How many lines in the entries below contain the string "degrees"? Reply with the number only.

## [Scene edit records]
--------------------------------

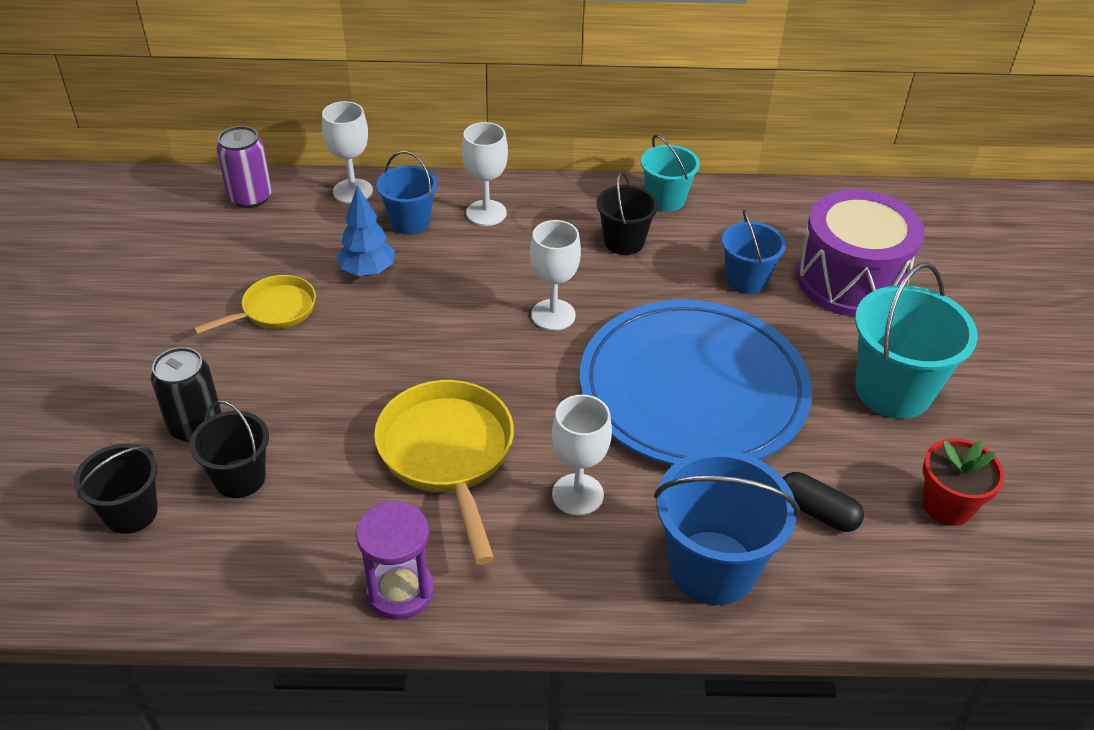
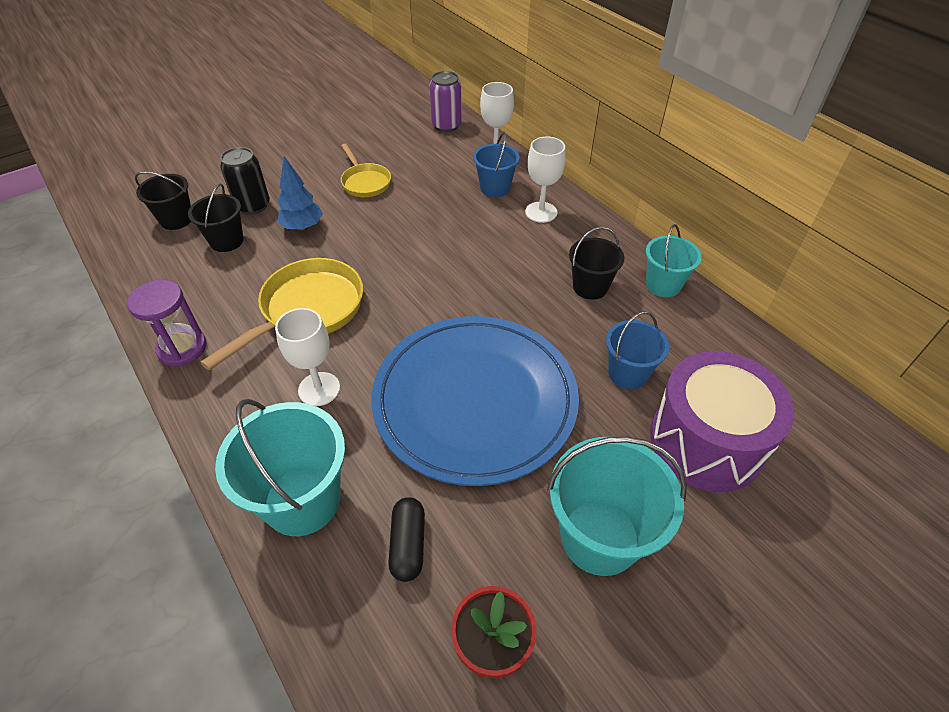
camera: 55 degrees right, 5 degrees up
yellow pan [193,275,316,335] -> yellow pan turned 45 degrees clockwise [341,144,391,197]
blue tree [336,185,395,276] -> blue tree moved to [277,156,323,231]
white goblet [530,220,581,331] -> none
blue bucket [654,450,800,605] -> turquoise bucket [215,399,345,536]

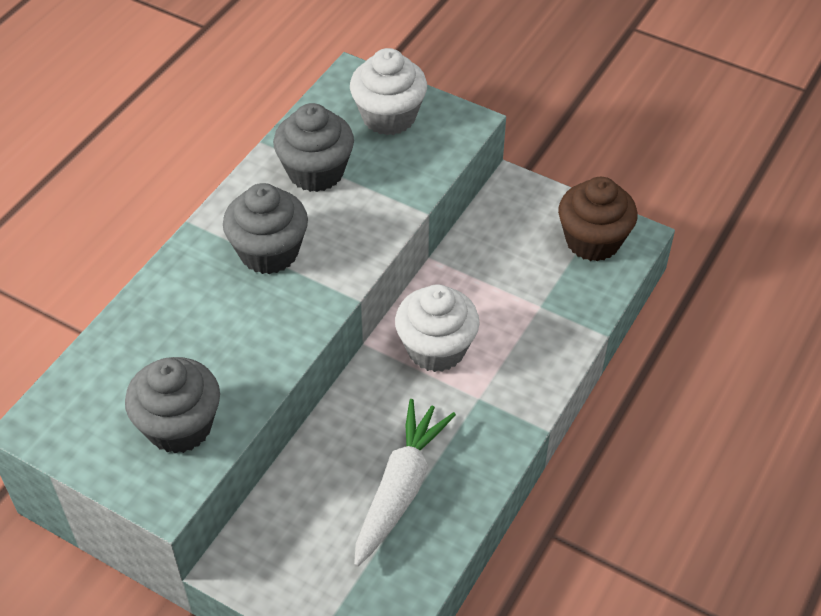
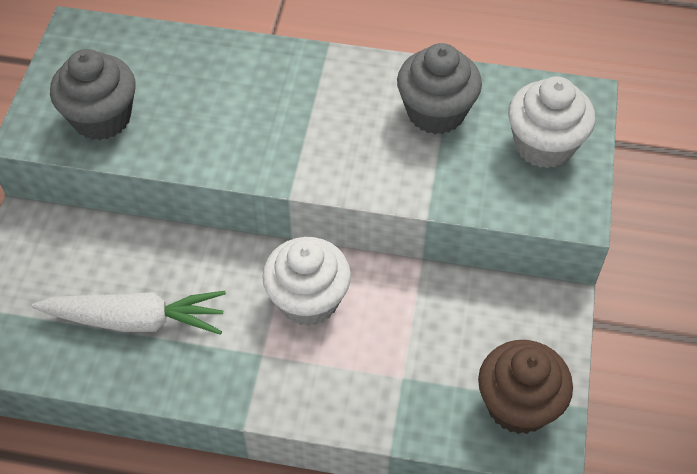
camera: 70 degrees right, 5 degrees up
grey cupcake [223,183,308,274] -> none

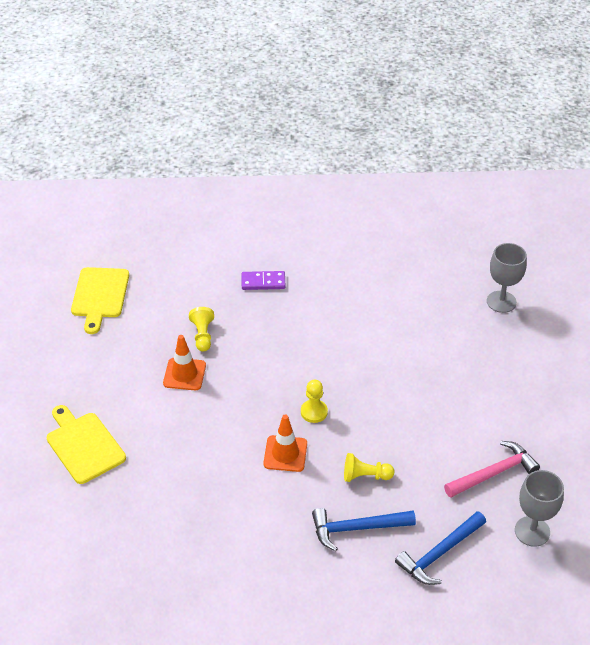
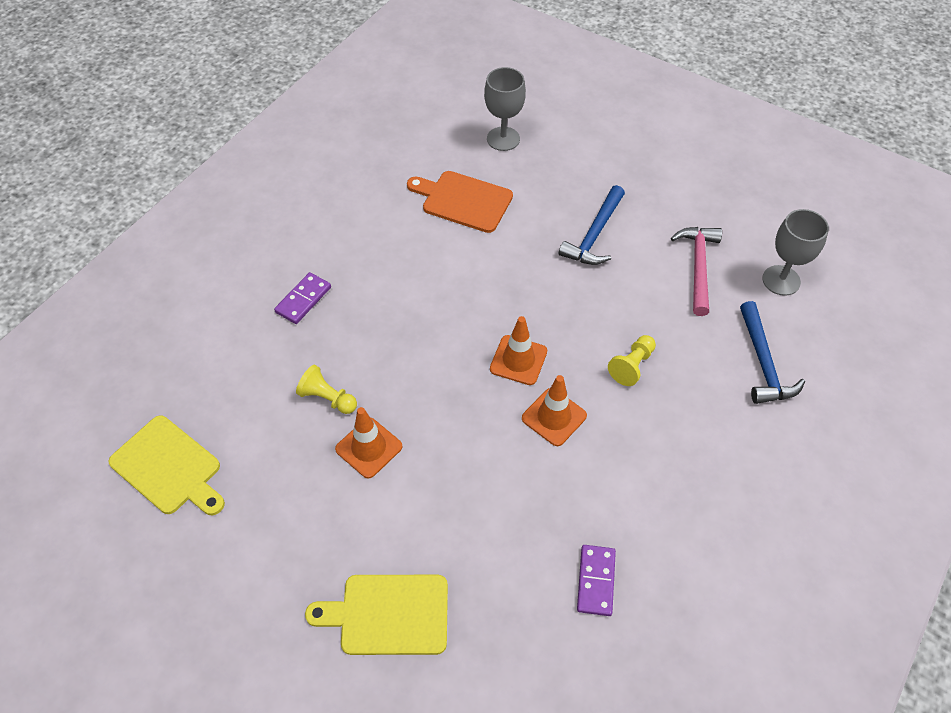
camera: 55 degrees left, 10 degrees up
yellow pawn [301,380,328,423] -> orange traffic cone [490,316,547,385]
blue hammer [312,508,416,551] -> blue hammer moved to [559,185,625,265]
none -> orange cutting board [407,171,513,233]
none -> purple domino [577,545,616,616]

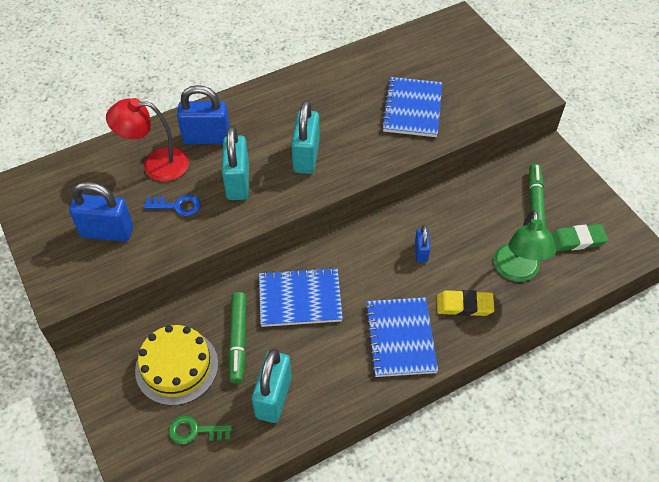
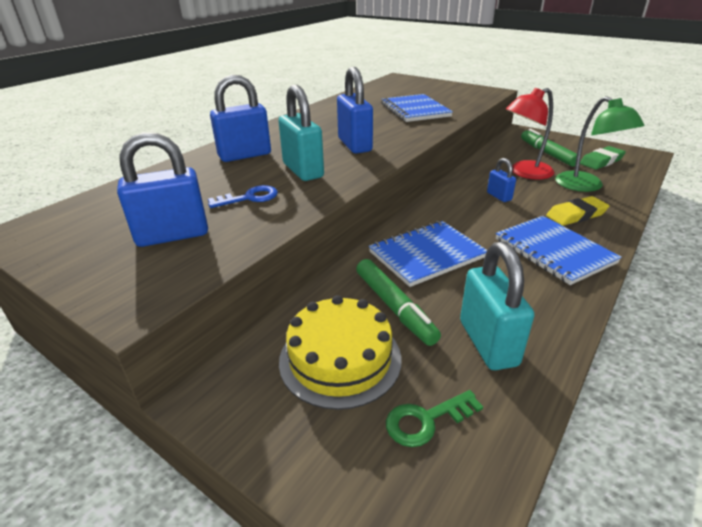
camera: 25 degrees left, 20 degrees down
red lamp [106,98,189,181] -> red lamp moved to [506,88,555,180]
turquoise padlock [291,100,320,174] -> blue padlock [337,67,373,154]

--------------------------------

## [Output below]
5